- _ABOUT THIS TASK_:
Give again, word for word, every line in the entries below from the line with "red dumbbell: 3 -> 1" up to and including the line with "green banana: 4 -> 2", and no other line.

- _SOURCE DATA_:

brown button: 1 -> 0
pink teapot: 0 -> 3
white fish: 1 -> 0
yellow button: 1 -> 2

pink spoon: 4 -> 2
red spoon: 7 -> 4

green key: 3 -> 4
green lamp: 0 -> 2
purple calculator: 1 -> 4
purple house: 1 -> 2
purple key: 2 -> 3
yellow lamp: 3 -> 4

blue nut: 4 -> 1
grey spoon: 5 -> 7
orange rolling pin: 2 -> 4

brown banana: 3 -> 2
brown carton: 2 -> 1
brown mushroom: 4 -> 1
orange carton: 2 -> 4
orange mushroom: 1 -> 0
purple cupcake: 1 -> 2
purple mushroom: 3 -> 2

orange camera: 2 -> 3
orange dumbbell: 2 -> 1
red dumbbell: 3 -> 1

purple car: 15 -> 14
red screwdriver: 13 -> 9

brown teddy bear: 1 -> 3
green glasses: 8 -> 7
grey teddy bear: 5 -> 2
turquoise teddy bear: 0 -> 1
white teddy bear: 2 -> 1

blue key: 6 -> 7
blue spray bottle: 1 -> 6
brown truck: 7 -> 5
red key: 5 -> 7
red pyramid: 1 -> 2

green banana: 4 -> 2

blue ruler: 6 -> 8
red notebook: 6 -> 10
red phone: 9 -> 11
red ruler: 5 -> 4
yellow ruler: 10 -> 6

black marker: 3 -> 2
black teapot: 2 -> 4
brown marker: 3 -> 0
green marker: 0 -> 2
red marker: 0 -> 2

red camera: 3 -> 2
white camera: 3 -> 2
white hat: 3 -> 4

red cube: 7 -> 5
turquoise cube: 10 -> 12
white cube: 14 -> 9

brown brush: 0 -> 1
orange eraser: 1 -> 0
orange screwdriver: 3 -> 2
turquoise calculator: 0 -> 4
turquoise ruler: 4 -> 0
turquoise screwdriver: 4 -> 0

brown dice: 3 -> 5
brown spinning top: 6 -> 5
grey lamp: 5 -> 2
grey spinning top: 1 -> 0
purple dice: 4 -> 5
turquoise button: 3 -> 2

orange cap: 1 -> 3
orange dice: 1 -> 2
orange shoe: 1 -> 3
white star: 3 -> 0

- _OUTPUT FOR THIS TASK_:
red dumbbell: 3 -> 1

purple car: 15 -> 14
red screwdriver: 13 -> 9

brown teddy bear: 1 -> 3
green glasses: 8 -> 7
grey teddy bear: 5 -> 2
turquoise teddy bear: 0 -> 1
white teddy bear: 2 -> 1

blue key: 6 -> 7
blue spray bottle: 1 -> 6
brown truck: 7 -> 5
red key: 5 -> 7
red pyramid: 1 -> 2

green banana: 4 -> 2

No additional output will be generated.